TRY IT:
Transcribe exactly, leaving out pictures, the lines from the one that holds "old: rosquilla/azul" through the end of the data below, including both end lines and no others.
-- Opening Marker --
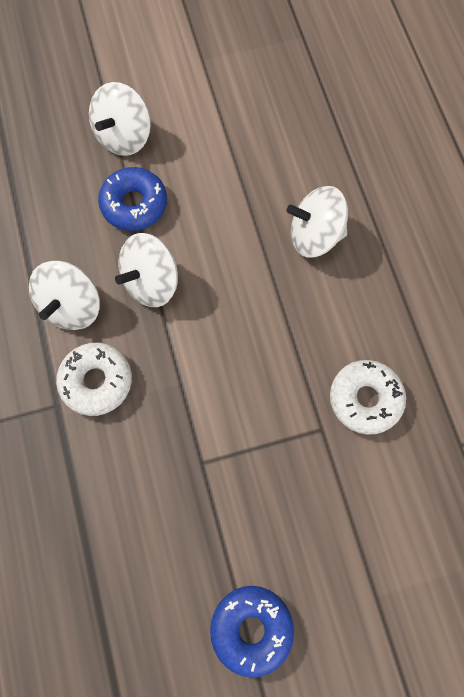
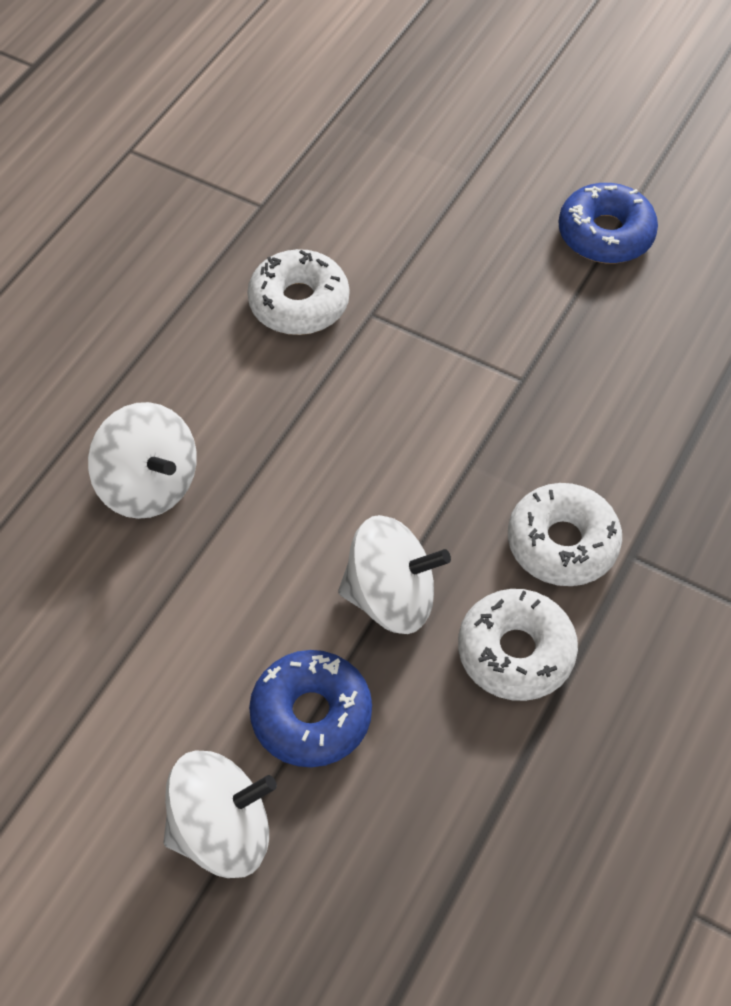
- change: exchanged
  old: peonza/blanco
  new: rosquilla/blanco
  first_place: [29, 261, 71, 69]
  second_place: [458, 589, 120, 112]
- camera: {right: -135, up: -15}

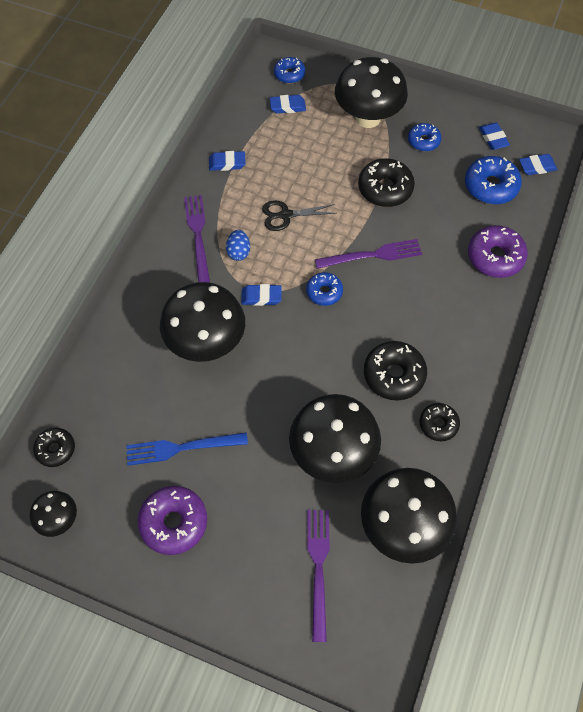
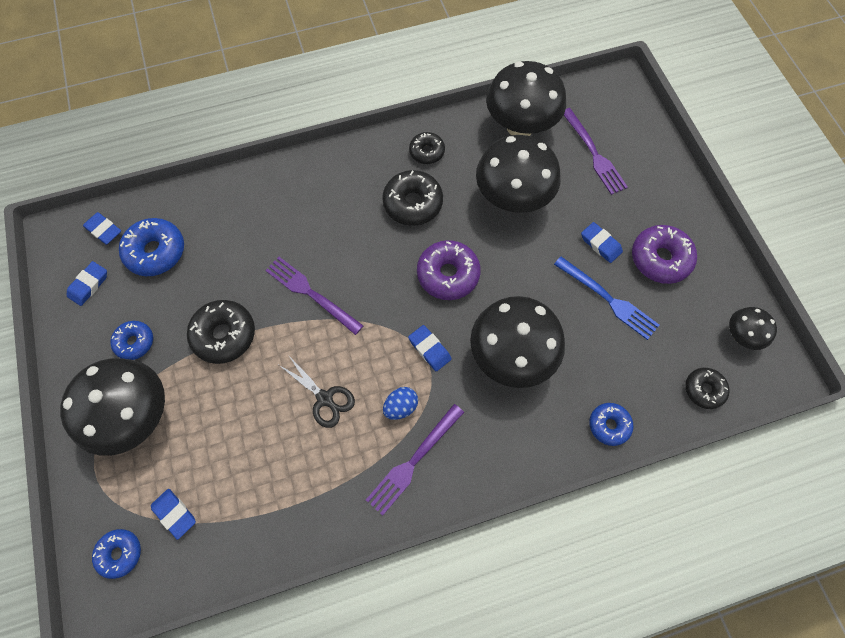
- change: relocated
  old: rosquilla/morado
  first_place: [468, 225, 60, 53]
  second_place: [417, 240, 64, 60]
- change: spun
  old: tenedor/morado
  first_place: [307, 510, 23, 132]
  second_place: [564, 108, 64, 87]
  degrees: -75
- change: relocated
  old: goma de borrar/azul
  first_place: [209, 151, 37, 20]
  second_place: [581, 222, 42, 41]
- change: relocated
  old: rosquilla/azul
  first_place: [306, 272, 37, 34]
  second_place: [589, 403, 44, 43]
- camera: {right: -130, up: 5}

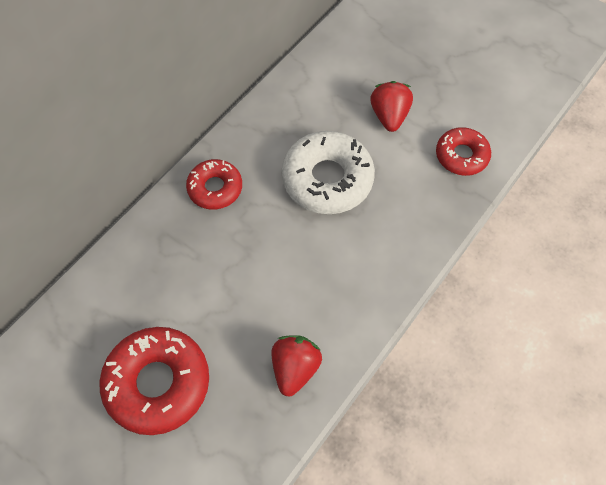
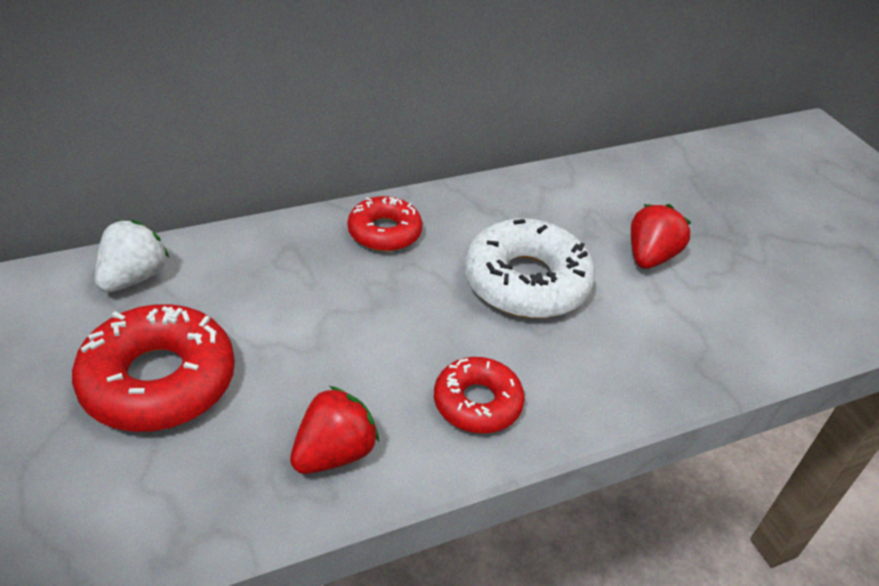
- change: appeared
  new: fresa/blanco
  second_place: [95, 220, 74, 72]
- change: relocated
  old: rosquilla/rojo
  first_place: [436, 127, 55, 49]
  second_place: [434, 357, 91, 76]
- camera: {right: 25, up: -20}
-- Closing Marker --
OUTPUT OF THE TASK:
  old: rosquilla/azul
  first_place: [306, 272, 37, 34]
  second_place: [589, 403, 44, 43]
- camera: {right: -130, up: 5}

- change: appeared
  new: fresa/blanco
  second_place: [95, 220, 74, 72]
- change: relocated
  old: rosquilla/rojo
  first_place: [436, 127, 55, 49]
  second_place: [434, 357, 91, 76]
- camera: {right: 25, up: -20}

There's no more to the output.